Records from a data collection
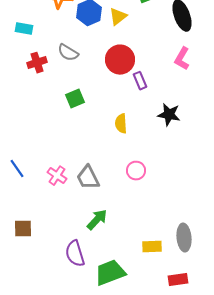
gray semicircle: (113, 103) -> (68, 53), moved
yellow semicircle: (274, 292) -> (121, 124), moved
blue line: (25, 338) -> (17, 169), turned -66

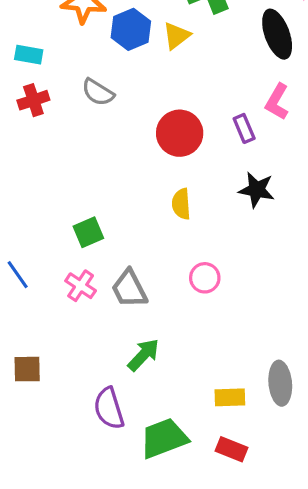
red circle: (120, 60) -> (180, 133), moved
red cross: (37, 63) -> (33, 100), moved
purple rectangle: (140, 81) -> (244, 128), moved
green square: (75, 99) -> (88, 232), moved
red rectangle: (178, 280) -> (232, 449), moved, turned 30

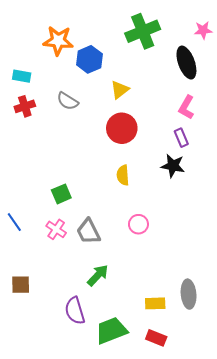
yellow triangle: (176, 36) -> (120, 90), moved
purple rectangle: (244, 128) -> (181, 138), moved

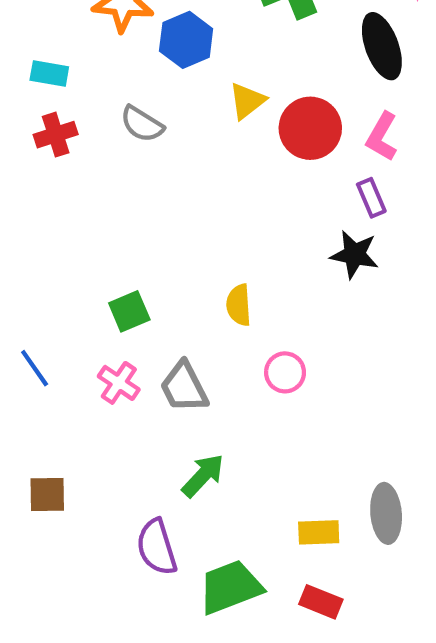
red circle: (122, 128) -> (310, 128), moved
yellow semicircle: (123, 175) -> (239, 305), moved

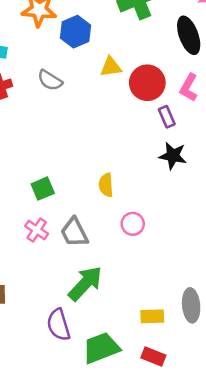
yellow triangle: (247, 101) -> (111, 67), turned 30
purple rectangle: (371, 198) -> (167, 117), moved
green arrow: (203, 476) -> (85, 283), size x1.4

▶ _Task brief_:
Your reply must hold only the lines from the line containing "yellow semicircle: (123, 175)" through the end of the records above, written out exactly, both ends included, with no pictures, please.

▶ _Solution for this task_:
yellow semicircle: (123, 175) -> (239, 305), moved

yellow triangle: (247, 101) -> (111, 67), turned 30
purple rectangle: (371, 198) -> (167, 117), moved
green arrow: (203, 476) -> (85, 283), size x1.4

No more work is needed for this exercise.